Activity →
Each entry below is to be duplicated verbatim.

___ Material supplied

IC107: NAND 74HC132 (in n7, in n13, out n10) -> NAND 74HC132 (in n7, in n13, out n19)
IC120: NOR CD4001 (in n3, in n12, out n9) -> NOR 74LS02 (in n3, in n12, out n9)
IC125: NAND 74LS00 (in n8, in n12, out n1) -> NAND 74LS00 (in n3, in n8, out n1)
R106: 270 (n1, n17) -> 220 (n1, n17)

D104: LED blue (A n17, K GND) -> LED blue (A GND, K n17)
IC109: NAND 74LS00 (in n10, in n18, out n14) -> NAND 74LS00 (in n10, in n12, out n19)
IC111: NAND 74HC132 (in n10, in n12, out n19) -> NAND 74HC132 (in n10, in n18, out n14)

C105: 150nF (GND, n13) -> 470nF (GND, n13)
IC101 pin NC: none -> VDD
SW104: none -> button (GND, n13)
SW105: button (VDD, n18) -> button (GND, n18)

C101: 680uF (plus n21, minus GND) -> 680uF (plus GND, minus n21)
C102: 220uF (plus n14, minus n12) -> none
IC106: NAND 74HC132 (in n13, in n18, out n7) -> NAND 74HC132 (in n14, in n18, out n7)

______

Expected answer →
IC107: NAND 74HC132 (in n7, in n13, out n10) -> NAND 74HC132 (in n7, in n13, out n19)
IC120: NOR CD4001 (in n3, in n12, out n9) -> NOR 74LS02 (in n3, in n12, out n9)
IC125: NAND 74LS00 (in n8, in n12, out n1) -> NAND 74LS00 (in n3, in n8, out n1)
R106: 270 (n1, n17) -> 220 (n1, n17)

D104: LED blue (A n17, K GND) -> LED blue (A GND, K n17)
IC109: NAND 74LS00 (in n10, in n18, out n14) -> NAND 74LS00 (in n10, in n12, out n19)
IC111: NAND 74HC132 (in n10, in n12, out n19) -> NAND 74HC132 (in n10, in n18, out n14)

C105: 150nF (GND, n13) -> 470nF (GND, n13)
IC101 pin NC: none -> VDD
SW104: none -> button (GND, n13)
SW105: button (VDD, n18) -> button (GND, n18)

C101: 680uF (plus n21, minus GND) -> 680uF (plus GND, minus n21)
C102: 220uF (plus n14, minus n12) -> none
IC106: NAND 74HC132 (in n13, in n18, out n7) -> NAND 74HC132 (in n14, in n18, out n7)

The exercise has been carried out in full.